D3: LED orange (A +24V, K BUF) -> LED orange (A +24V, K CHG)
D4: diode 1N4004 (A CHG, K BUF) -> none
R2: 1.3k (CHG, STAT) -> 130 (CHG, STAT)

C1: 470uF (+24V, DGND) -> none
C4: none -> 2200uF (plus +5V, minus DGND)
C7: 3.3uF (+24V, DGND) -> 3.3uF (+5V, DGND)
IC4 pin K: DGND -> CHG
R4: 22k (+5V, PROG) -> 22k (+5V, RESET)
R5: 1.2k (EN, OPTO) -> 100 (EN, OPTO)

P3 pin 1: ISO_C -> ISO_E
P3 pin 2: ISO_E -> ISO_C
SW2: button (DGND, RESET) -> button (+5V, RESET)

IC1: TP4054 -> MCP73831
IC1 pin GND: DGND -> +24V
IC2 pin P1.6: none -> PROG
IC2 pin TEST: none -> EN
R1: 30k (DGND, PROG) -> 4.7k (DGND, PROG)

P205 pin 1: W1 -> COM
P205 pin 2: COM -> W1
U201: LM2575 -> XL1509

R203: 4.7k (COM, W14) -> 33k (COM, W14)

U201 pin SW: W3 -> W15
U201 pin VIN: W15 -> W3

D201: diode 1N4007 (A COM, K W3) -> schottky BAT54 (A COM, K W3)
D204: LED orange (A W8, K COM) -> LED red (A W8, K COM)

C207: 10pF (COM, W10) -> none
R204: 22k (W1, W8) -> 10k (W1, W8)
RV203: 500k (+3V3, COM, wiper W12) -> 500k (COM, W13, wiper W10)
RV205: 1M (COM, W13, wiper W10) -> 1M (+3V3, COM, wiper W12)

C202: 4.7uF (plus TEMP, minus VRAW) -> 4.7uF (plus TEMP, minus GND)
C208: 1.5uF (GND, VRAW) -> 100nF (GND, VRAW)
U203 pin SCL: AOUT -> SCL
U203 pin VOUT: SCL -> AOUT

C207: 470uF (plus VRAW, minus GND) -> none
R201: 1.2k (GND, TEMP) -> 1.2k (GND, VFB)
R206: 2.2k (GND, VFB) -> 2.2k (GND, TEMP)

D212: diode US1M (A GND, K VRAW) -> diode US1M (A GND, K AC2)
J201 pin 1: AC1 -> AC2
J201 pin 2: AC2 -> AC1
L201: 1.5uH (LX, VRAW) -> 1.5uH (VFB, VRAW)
□ □ □ □ □ □ □
▶ _About this exercise_: Using the entries above, return exactly the lines from the line with "P3 pin 1: ISO_C -> ISO_E" to the line with "C207: 470uF (plus VRAW, minus GND) -> none", counting both of those lines.

▶ _Solution_:
P3 pin 1: ISO_C -> ISO_E
P3 pin 2: ISO_E -> ISO_C
SW2: button (DGND, RESET) -> button (+5V, RESET)

IC1: TP4054 -> MCP73831
IC1 pin GND: DGND -> +24V
IC2 pin P1.6: none -> PROG
IC2 pin TEST: none -> EN
R1: 30k (DGND, PROG) -> 4.7k (DGND, PROG)

P205 pin 1: W1 -> COM
P205 pin 2: COM -> W1
U201: LM2575 -> XL1509

R203: 4.7k (COM, W14) -> 33k (COM, W14)

U201 pin SW: W3 -> W15
U201 pin VIN: W15 -> W3

D201: diode 1N4007 (A COM, K W3) -> schottky BAT54 (A COM, K W3)
D204: LED orange (A W8, K COM) -> LED red (A W8, K COM)

C207: 10pF (COM, W10) -> none
R204: 22k (W1, W8) -> 10k (W1, W8)
RV203: 500k (+3V3, COM, wiper W12) -> 500k (COM, W13, wiper W10)
RV205: 1M (COM, W13, wiper W10) -> 1M (+3V3, COM, wiper W12)

C202: 4.7uF (plus TEMP, minus VRAW) -> 4.7uF (plus TEMP, minus GND)
C208: 1.5uF (GND, VRAW) -> 100nF (GND, VRAW)
U203 pin SCL: AOUT -> SCL
U203 pin VOUT: SCL -> AOUT

C207: 470uF (plus VRAW, minus GND) -> none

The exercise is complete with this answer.